■ Stated goal ■
From the rows below, pull out every line that contains the string "kern". Case counts.

[Dataset items]
● ● ●

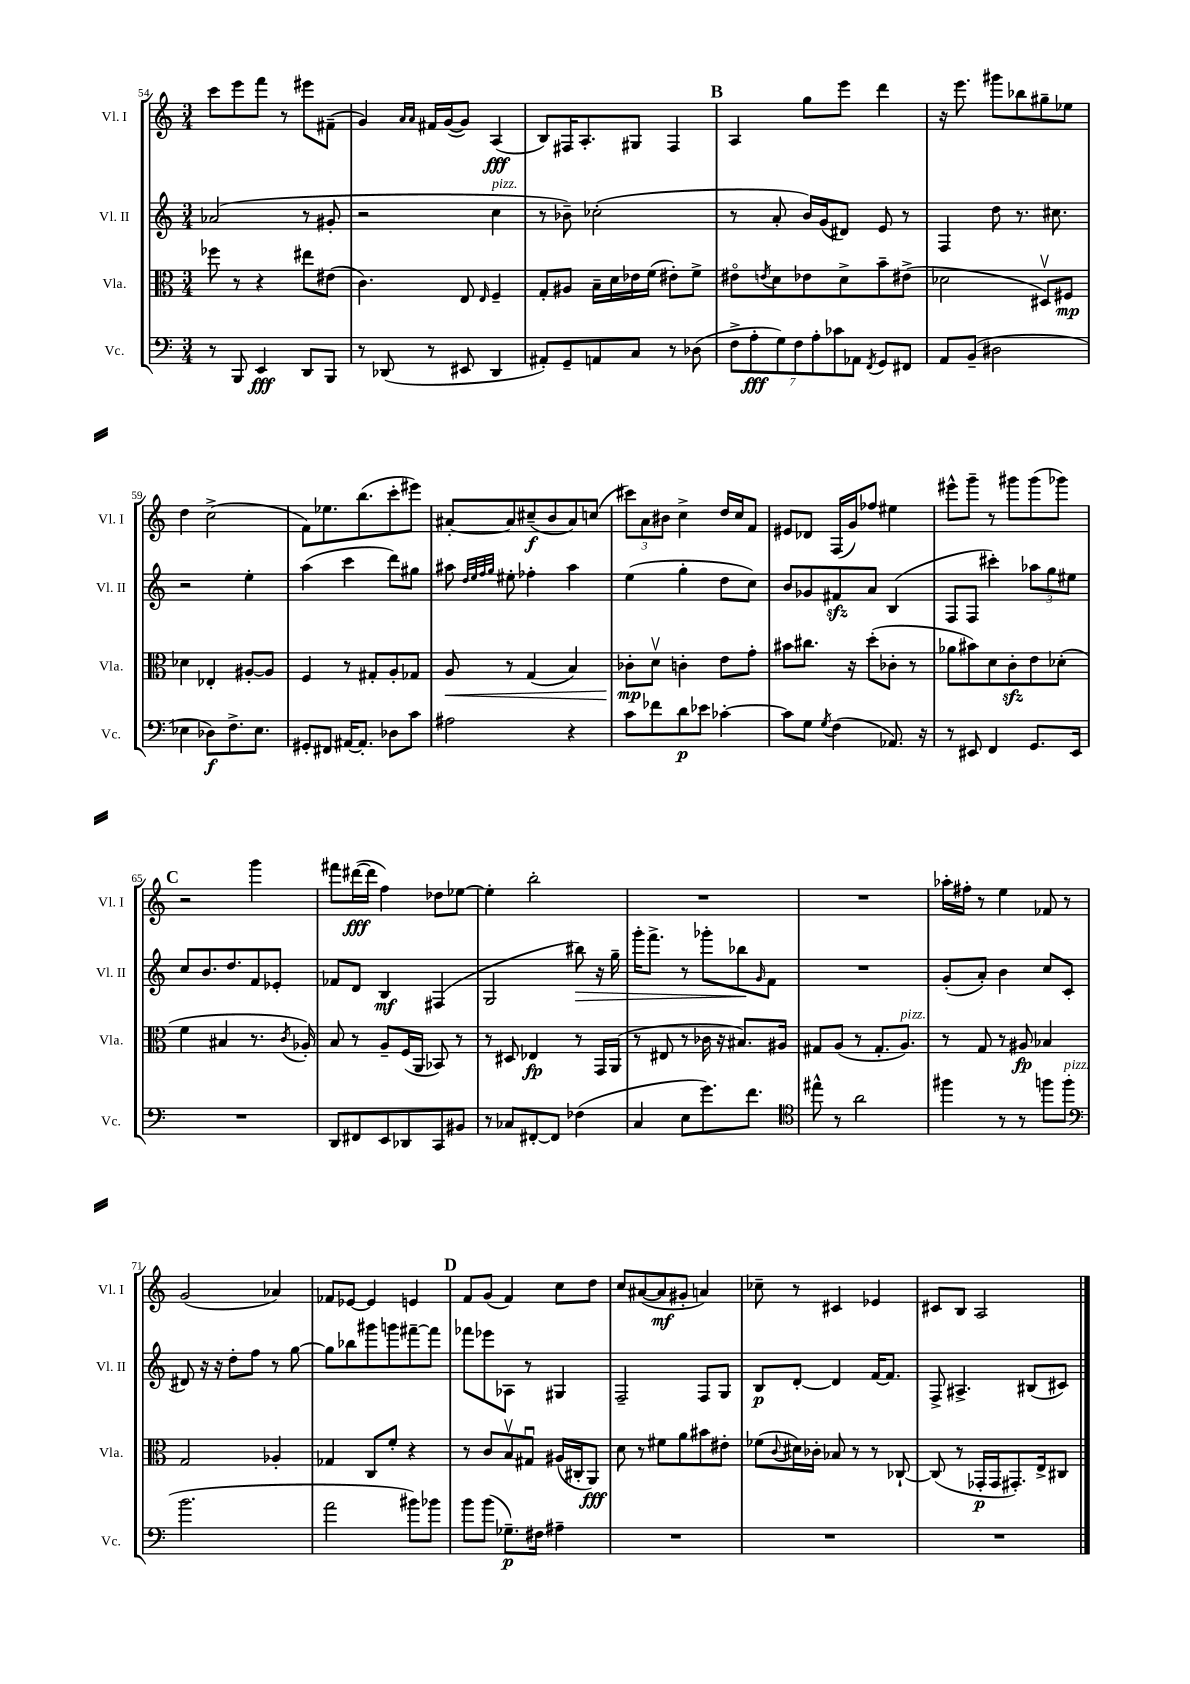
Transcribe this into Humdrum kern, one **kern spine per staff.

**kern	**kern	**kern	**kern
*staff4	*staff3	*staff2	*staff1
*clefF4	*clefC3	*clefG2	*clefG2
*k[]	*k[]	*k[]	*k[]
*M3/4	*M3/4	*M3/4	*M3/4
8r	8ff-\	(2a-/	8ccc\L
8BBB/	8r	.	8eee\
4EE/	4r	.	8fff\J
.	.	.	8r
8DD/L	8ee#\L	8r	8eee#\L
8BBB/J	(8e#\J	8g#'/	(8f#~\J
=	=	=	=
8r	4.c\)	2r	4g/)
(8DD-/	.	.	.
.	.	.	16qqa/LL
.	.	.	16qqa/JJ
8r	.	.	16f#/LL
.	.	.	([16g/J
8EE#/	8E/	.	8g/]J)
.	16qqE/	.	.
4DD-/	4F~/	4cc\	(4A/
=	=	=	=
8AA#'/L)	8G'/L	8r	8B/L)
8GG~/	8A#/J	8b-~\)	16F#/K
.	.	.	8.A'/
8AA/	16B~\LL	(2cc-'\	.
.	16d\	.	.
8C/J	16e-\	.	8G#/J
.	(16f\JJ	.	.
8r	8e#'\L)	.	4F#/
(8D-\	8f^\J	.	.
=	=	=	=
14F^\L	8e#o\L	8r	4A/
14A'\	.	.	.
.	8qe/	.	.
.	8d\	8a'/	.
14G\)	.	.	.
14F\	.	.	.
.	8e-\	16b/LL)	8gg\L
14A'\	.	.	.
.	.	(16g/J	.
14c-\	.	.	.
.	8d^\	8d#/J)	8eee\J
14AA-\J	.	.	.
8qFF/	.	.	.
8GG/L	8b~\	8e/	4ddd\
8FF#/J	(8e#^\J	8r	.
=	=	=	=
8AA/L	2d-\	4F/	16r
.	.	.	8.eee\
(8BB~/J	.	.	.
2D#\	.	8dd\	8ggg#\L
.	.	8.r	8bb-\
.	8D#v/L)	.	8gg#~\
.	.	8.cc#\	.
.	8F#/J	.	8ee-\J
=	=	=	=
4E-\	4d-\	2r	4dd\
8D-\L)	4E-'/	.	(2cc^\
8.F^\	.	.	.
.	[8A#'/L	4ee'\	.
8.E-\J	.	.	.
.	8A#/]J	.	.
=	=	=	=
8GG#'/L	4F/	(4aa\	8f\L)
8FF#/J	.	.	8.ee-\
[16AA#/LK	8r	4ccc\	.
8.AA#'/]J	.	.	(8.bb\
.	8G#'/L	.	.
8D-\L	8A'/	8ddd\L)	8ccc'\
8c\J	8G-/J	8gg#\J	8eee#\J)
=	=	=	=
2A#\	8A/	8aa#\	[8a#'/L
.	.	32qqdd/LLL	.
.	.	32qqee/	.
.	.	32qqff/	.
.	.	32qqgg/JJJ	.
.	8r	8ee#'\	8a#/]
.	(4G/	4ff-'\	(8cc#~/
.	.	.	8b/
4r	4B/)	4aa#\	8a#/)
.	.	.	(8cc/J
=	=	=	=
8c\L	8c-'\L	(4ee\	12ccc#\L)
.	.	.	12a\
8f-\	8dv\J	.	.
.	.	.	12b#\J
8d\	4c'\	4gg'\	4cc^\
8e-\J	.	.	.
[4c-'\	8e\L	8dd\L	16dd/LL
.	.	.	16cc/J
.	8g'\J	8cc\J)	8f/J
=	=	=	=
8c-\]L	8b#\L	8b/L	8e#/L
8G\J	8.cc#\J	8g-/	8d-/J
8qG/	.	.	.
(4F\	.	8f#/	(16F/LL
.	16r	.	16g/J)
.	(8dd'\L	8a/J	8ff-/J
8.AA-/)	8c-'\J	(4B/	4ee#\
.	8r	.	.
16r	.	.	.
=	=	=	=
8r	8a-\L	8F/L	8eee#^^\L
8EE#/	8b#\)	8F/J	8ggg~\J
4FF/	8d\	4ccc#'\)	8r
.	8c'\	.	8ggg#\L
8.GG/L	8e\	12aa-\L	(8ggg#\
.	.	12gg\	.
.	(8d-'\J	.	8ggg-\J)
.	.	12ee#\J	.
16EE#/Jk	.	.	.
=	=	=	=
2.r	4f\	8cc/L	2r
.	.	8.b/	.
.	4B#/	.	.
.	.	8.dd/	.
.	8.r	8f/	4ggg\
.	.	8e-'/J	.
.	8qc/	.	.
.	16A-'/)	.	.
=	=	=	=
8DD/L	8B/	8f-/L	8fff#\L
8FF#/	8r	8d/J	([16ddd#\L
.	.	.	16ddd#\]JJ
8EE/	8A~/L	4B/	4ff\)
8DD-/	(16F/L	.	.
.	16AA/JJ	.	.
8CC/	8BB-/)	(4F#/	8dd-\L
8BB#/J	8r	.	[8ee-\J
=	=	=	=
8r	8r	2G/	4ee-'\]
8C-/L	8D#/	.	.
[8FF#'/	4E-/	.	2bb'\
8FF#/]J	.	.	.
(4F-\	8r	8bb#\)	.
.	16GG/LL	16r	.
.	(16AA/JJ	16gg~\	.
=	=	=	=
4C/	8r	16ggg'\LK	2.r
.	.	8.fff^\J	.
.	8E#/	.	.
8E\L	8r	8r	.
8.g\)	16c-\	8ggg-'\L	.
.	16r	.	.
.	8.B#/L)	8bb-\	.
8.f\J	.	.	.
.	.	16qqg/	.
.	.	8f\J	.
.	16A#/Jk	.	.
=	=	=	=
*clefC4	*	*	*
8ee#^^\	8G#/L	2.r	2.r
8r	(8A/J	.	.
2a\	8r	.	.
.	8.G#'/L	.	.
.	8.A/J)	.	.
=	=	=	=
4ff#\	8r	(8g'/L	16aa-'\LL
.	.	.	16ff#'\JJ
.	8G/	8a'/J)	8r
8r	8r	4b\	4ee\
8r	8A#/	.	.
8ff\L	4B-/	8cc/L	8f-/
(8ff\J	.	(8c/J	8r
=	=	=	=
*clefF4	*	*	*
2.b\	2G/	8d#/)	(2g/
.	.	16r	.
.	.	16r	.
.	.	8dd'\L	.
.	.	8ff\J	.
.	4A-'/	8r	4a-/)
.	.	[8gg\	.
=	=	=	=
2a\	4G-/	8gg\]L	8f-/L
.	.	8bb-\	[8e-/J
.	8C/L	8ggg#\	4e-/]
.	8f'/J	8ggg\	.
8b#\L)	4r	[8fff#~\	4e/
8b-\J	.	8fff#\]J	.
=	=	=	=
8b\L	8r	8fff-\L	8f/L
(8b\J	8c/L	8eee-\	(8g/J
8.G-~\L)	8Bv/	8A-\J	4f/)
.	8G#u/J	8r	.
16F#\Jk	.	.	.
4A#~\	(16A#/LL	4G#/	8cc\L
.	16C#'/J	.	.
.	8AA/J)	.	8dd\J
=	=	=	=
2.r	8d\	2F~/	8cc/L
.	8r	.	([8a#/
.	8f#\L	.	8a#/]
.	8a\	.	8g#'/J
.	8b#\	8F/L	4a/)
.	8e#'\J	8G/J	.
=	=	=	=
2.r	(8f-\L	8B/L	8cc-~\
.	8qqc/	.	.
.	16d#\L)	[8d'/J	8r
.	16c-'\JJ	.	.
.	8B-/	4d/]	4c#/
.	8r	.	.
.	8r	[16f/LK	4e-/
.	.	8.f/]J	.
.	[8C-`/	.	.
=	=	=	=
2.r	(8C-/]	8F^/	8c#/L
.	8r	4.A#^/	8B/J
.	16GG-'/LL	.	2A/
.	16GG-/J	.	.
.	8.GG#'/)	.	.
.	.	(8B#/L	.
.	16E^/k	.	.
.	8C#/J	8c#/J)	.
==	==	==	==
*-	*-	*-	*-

● ● ●

■ Result ■
Transcribe this into Humdrum kern, one **kern spine per staff.
**kern	**kern	**kern	**kern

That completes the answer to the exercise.